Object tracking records
++++++++++

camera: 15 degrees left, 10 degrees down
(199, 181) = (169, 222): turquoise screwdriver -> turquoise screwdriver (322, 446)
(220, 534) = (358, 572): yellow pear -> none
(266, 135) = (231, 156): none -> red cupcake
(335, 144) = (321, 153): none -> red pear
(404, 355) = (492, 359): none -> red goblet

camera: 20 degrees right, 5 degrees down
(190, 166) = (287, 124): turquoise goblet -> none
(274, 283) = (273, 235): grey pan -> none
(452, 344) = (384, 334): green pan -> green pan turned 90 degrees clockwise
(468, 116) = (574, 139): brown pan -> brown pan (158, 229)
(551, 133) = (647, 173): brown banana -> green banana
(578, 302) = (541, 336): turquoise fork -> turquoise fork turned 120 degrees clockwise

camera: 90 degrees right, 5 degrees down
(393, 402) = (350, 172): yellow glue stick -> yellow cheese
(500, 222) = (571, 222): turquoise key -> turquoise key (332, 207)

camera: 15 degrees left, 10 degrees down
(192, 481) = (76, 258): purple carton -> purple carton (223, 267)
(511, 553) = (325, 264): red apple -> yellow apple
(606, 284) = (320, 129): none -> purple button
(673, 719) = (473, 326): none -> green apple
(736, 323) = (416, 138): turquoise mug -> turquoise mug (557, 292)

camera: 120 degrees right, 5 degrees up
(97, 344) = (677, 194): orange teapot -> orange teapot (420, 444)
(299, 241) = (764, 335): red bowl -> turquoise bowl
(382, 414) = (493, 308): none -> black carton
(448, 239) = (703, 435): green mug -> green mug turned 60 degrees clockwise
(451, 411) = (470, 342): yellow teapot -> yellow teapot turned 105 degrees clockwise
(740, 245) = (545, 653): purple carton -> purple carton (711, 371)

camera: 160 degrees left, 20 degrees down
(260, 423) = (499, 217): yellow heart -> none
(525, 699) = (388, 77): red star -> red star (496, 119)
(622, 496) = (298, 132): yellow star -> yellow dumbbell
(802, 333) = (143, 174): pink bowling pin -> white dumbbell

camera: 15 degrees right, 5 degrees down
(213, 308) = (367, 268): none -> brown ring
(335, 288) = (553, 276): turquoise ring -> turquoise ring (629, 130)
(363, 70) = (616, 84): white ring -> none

++++++++++

Work required: Nothing but the lines from the one containing "camera: 15 degrees right, 5 degrees down" through the end of the entries belongs in the answer; repeat them exactly.

Output below:
camera: 15 degrees right, 5 degrees down
(213, 308) = (367, 268): none -> brown ring
(335, 288) = (553, 276): turquoise ring -> turquoise ring (629, 130)
(363, 70) = (616, 84): white ring -> none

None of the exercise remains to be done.